**Data provided:**

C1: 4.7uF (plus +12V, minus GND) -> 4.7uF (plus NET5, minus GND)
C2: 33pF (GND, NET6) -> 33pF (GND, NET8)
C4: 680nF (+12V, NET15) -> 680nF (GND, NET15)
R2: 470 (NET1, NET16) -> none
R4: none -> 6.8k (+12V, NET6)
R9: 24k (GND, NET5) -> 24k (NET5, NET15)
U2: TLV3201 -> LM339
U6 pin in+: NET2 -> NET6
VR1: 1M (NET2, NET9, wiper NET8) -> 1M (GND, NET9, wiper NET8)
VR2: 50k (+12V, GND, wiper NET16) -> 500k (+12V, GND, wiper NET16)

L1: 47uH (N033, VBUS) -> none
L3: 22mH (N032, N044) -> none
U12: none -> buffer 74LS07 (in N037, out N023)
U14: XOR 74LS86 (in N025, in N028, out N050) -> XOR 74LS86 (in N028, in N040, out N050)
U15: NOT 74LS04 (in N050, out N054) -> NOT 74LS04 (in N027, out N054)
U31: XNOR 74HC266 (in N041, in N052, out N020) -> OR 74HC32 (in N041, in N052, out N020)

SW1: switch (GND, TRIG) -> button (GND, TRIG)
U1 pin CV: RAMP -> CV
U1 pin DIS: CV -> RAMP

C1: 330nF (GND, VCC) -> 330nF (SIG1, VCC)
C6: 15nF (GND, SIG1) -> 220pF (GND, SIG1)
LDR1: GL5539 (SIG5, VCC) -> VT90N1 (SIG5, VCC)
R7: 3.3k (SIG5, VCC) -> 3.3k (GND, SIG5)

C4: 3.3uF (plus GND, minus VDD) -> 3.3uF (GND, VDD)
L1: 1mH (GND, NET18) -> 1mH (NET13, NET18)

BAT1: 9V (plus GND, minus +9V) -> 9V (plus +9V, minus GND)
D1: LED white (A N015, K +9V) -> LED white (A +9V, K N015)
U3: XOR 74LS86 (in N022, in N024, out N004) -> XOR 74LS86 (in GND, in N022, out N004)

**Problem requirements:**
Please restate only the opening stretch of the records above: every line from the first through the one containing "L1: 1mH (GND, NET18) -> 1mH (NET13, NET18)", exactly as written.

**Finished exercise:**
C1: 4.7uF (plus +12V, minus GND) -> 4.7uF (plus NET5, minus GND)
C2: 33pF (GND, NET6) -> 33pF (GND, NET8)
C4: 680nF (+12V, NET15) -> 680nF (GND, NET15)
R2: 470 (NET1, NET16) -> none
R4: none -> 6.8k (+12V, NET6)
R9: 24k (GND, NET5) -> 24k (NET5, NET15)
U2: TLV3201 -> LM339
U6 pin in+: NET2 -> NET6
VR1: 1M (NET2, NET9, wiper NET8) -> 1M (GND, NET9, wiper NET8)
VR2: 50k (+12V, GND, wiper NET16) -> 500k (+12V, GND, wiper NET16)

L1: 47uH (N033, VBUS) -> none
L3: 22mH (N032, N044) -> none
U12: none -> buffer 74LS07 (in N037, out N023)
U14: XOR 74LS86 (in N025, in N028, out N050) -> XOR 74LS86 (in N028, in N040, out N050)
U15: NOT 74LS04 (in N050, out N054) -> NOT 74LS04 (in N027, out N054)
U31: XNOR 74HC266 (in N041, in N052, out N020) -> OR 74HC32 (in N041, in N052, out N020)

SW1: switch (GND, TRIG) -> button (GND, TRIG)
U1 pin CV: RAMP -> CV
U1 pin DIS: CV -> RAMP

C1: 330nF (GND, VCC) -> 330nF (SIG1, VCC)
C6: 15nF (GND, SIG1) -> 220pF (GND, SIG1)
LDR1: GL5539 (SIG5, VCC) -> VT90N1 (SIG5, VCC)
R7: 3.3k (SIG5, VCC) -> 3.3k (GND, SIG5)

C4: 3.3uF (plus GND, minus VDD) -> 3.3uF (GND, VDD)
L1: 1mH (GND, NET18) -> 1mH (NET13, NET18)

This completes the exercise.